== REQUIRED WORK ==
In the entries below, every line with the string "none" is to be reported.

== DATA SHOWN ==
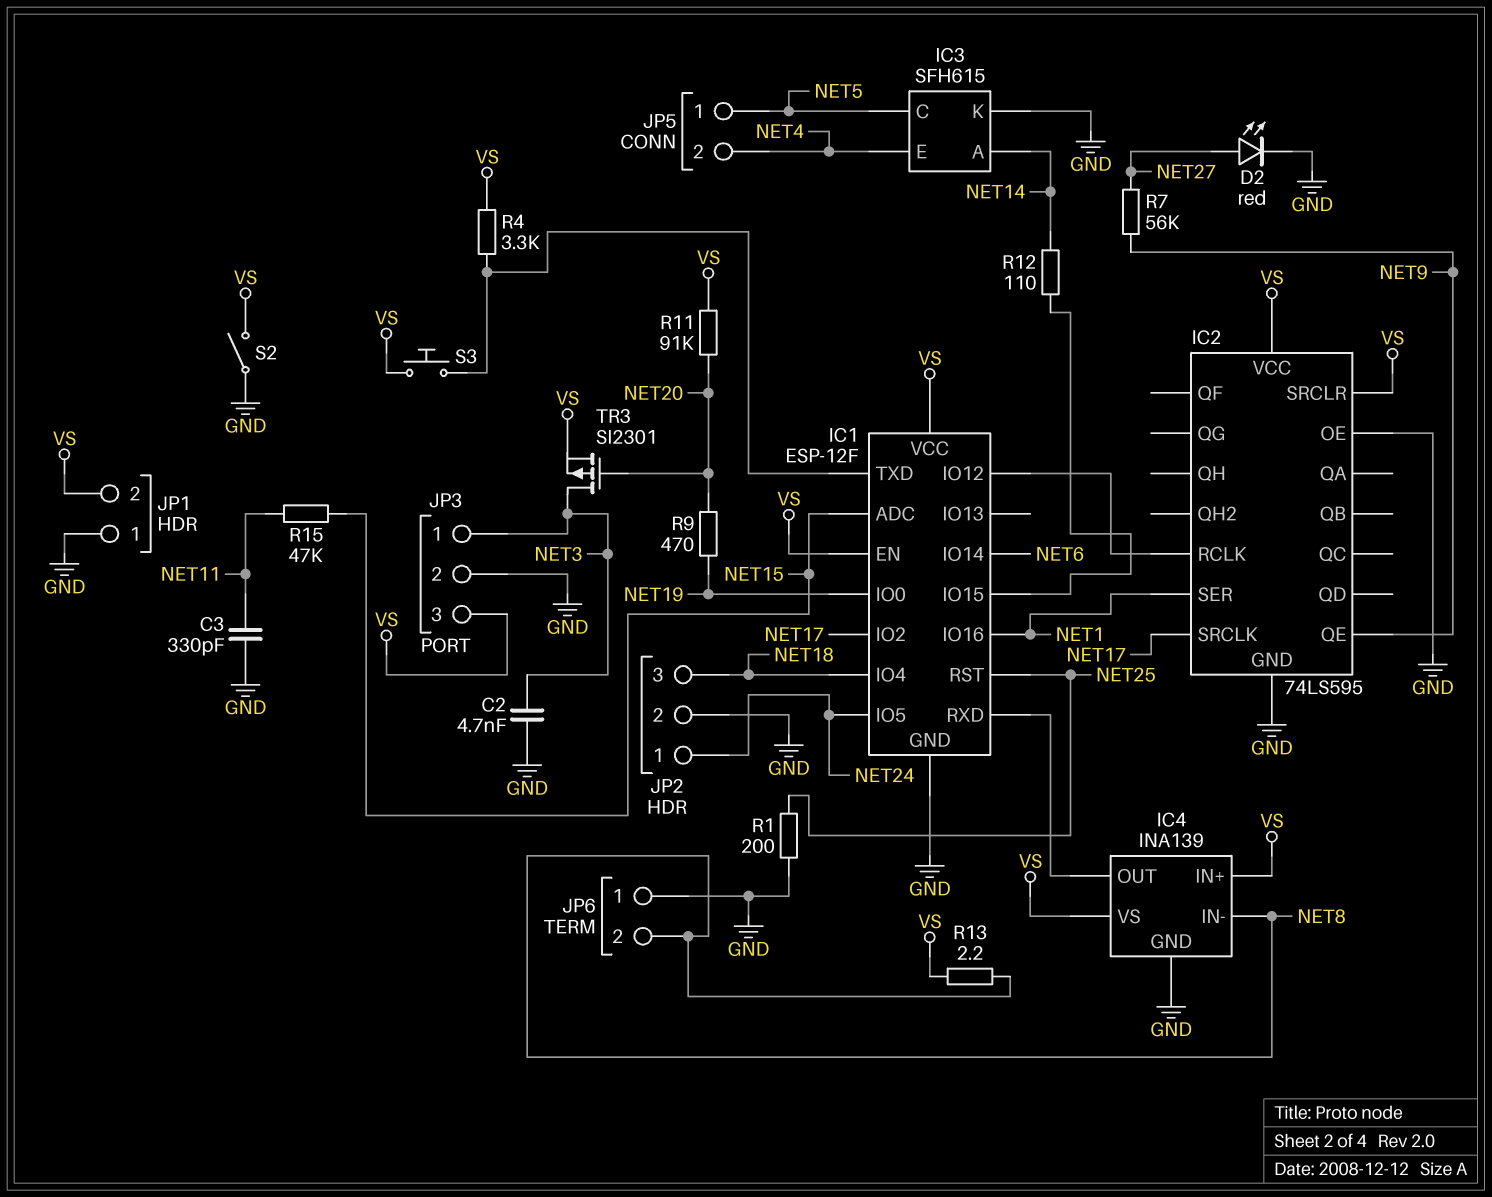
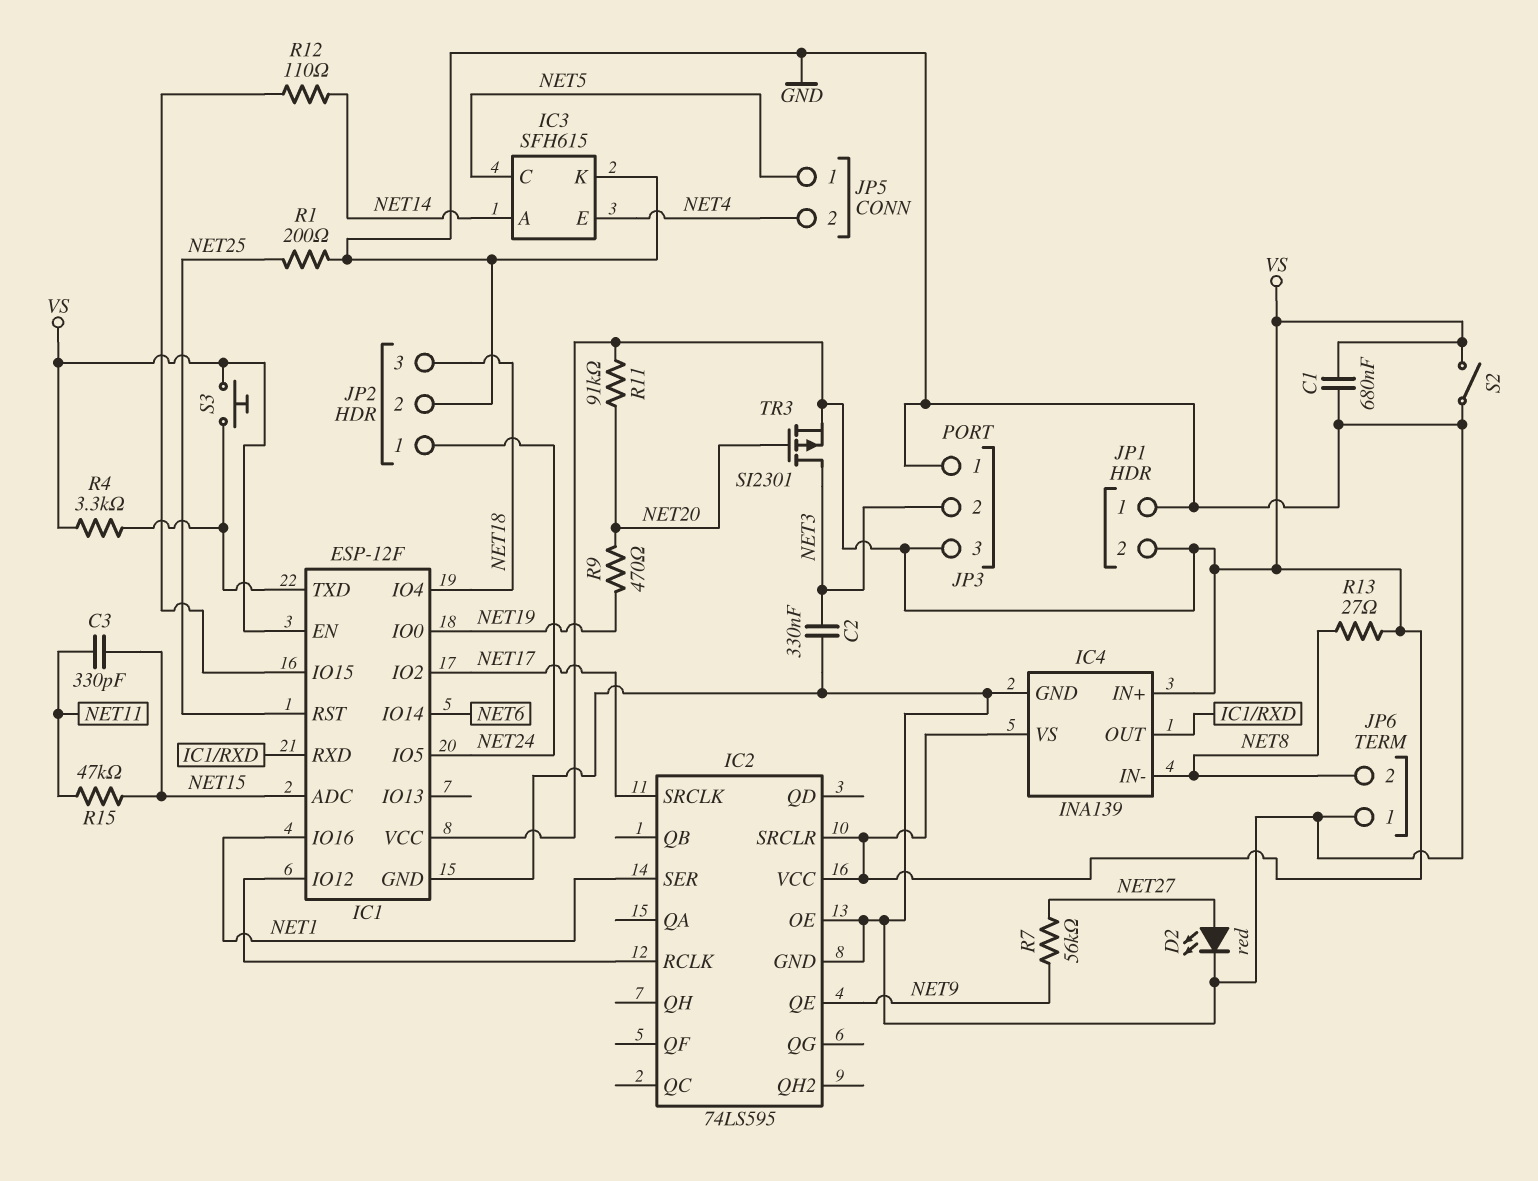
C1: none -> 680nF (GND, VS)
C2: 4.7nF (GND, NET3) -> 330nF (GND, NET3)
C3: 330pF (GND, NET11) -> 330pF (NET11, NET15)
JP3 pin 1: NET3 -> GND
JP3 pin 2: GND -> NET3
R13: 2.2 (NET8, VS) -> 27 (NET8, VS)

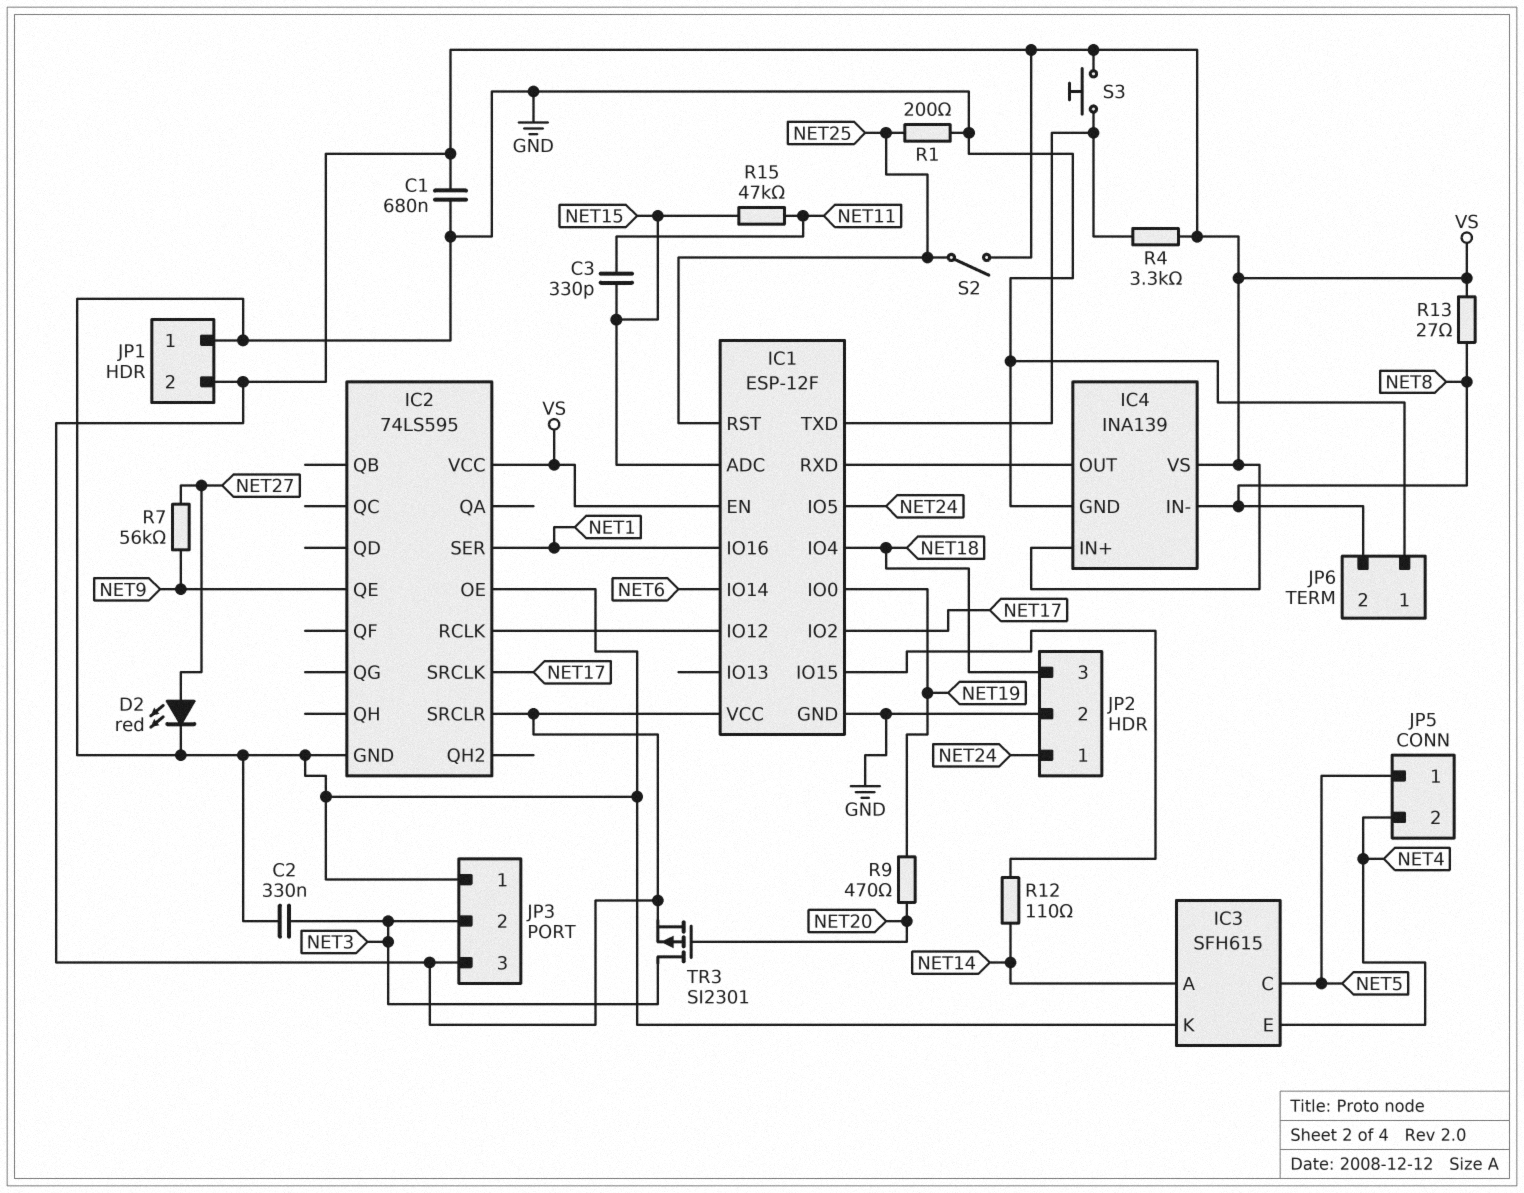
R11: 91k (NET20, VS) -> none
S2: switch (GND, VS) -> switch (NET25, VS)

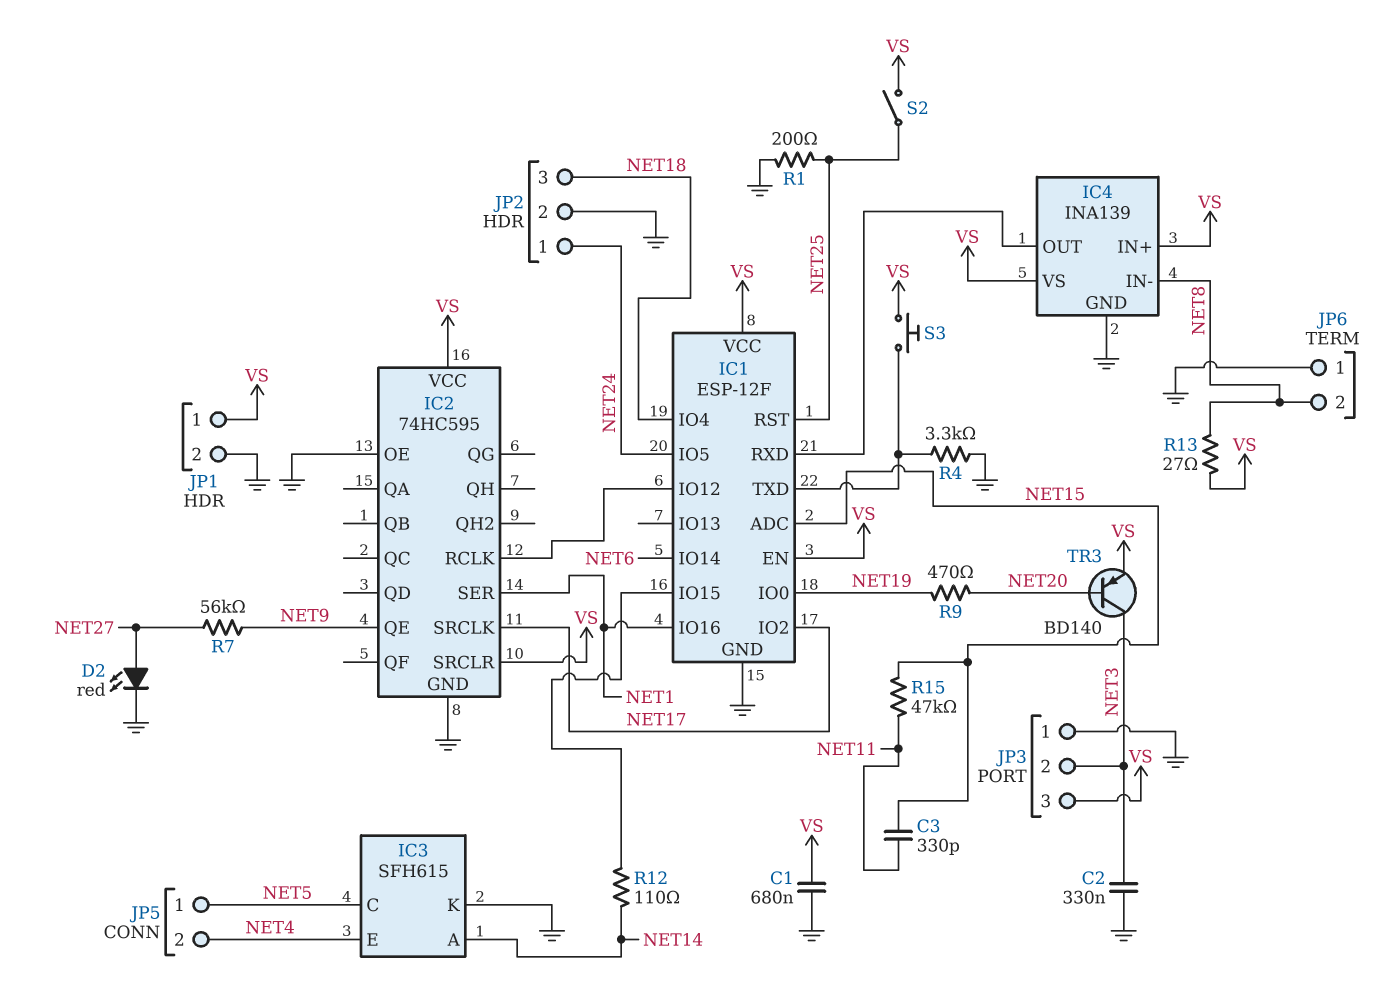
IC2: 74LS595 -> 74HC595
JP1 pin 1: GND -> VS
JP1 pin 2: VS -> GND
R4: 3.3k (IC1/TXD, VS) -> 3.3k (GND, IC1/TXD)
TR3: PMOS SI2301 (G NET20, D NET3, S VS) -> PNP BD140 (B NET20, C NET3, E VS)

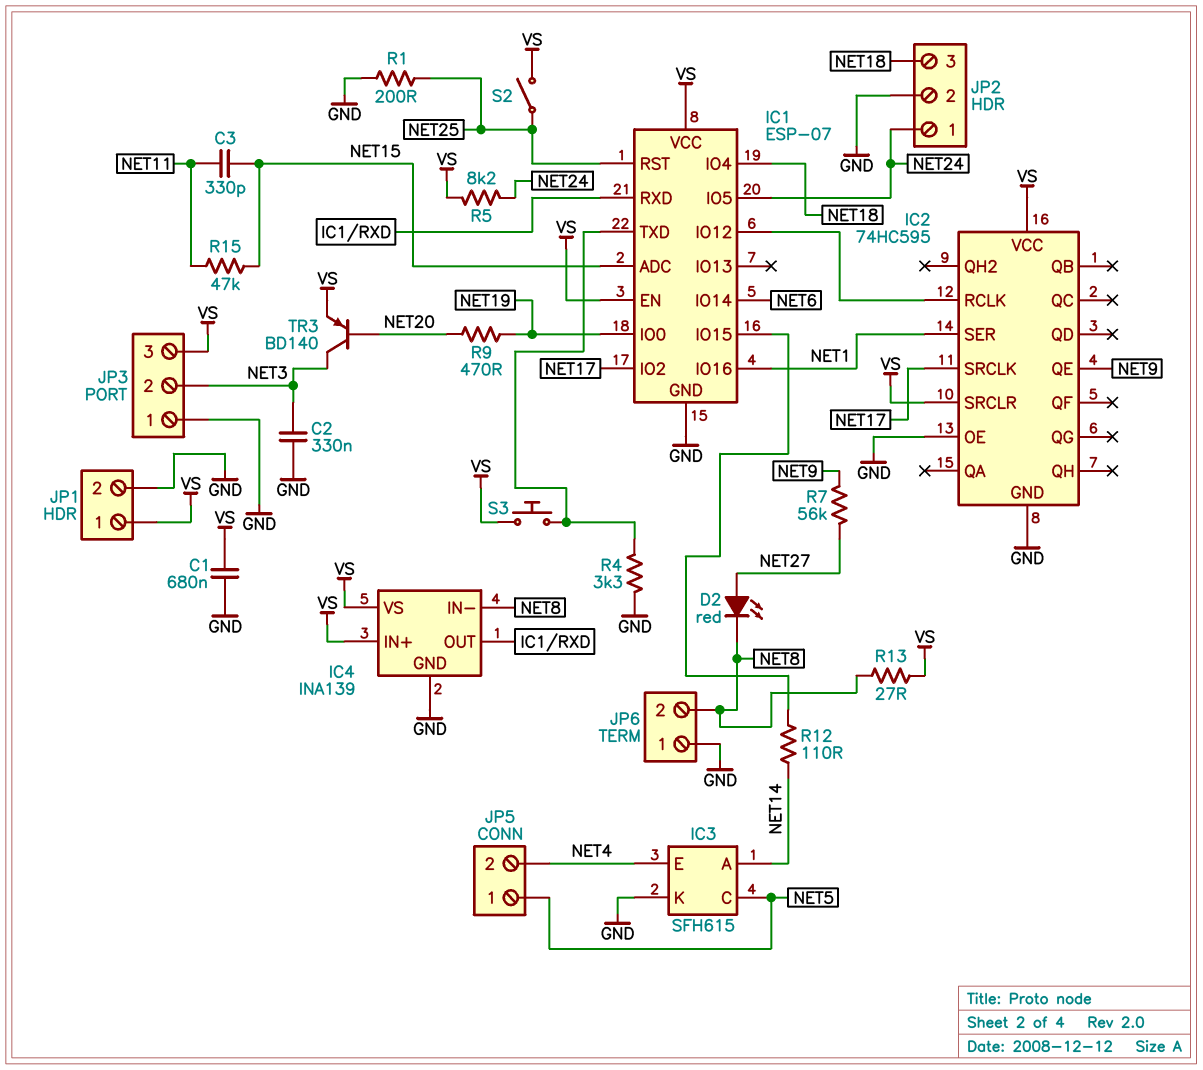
D2: LED red (A NET27, K GND) -> LED red (A NET27, K NET8)
IC1: ESP-12F -> ESP-07
R5: none -> 8.2k (NET24, VS)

== EXPECTED ANSWER ==
C1: none -> 680nF (GND, VS)
R11: 91k (NET20, VS) -> none
R5: none -> 8.2k (NET24, VS)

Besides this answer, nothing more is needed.